Find the line containing "Give me SVG" in the material below; copy that line and all following lines exactly.

----------

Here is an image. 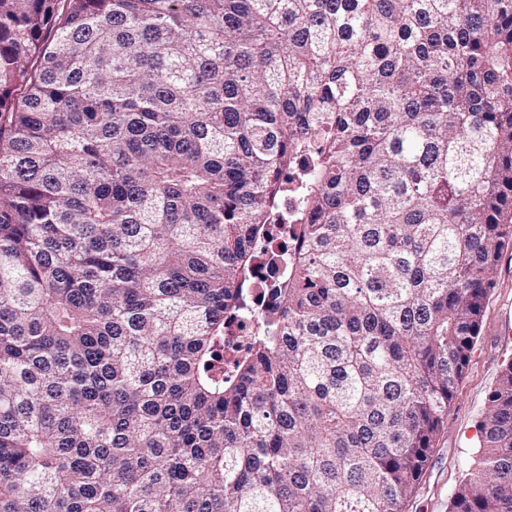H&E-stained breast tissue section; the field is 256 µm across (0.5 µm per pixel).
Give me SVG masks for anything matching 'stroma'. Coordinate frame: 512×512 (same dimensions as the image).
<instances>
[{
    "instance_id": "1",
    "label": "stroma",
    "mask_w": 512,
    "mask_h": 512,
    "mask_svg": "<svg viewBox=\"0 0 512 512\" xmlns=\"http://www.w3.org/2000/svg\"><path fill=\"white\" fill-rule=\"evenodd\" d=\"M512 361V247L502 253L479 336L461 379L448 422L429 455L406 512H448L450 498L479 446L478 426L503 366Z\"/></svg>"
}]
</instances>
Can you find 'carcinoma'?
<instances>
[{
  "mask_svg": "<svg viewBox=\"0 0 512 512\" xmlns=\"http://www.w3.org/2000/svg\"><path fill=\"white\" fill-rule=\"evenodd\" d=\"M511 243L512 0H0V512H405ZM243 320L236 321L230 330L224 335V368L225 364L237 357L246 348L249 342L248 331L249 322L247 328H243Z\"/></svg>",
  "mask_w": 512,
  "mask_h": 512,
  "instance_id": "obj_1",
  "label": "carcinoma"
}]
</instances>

----------

▸ **Response to this exercise**
Give me SVG masks for anything matching 'stroma'. Coordinate frame: 512×512 (same dimensions as the image).
<instances>
[{
    "instance_id": "1",
    "label": "stroma",
    "mask_w": 512,
    "mask_h": 512,
    "mask_svg": "<svg viewBox=\"0 0 512 512\" xmlns=\"http://www.w3.org/2000/svg\"><path fill=\"white\" fill-rule=\"evenodd\" d=\"M512 361V247L502 253L479 336L461 379L448 422L429 455L406 512H448L450 498L479 446L478 426L503 366Z\"/></svg>"
}]
</instances>
Can you find 'carcinoma'?
<instances>
[{
  "mask_svg": "<svg viewBox=\"0 0 512 512\" xmlns=\"http://www.w3.org/2000/svg\"><path fill=\"white\" fill-rule=\"evenodd\" d=\"M511 243L512 0H0V512H405ZM243 320L236 321L230 330L224 335V368L225 364L237 357L246 348L249 342L248 331L249 322L247 328H243Z\"/></svg>",
  "mask_w": 512,
  "mask_h": 512,
  "instance_id": "obj_1",
  "label": "carcinoma"
}]
</instances>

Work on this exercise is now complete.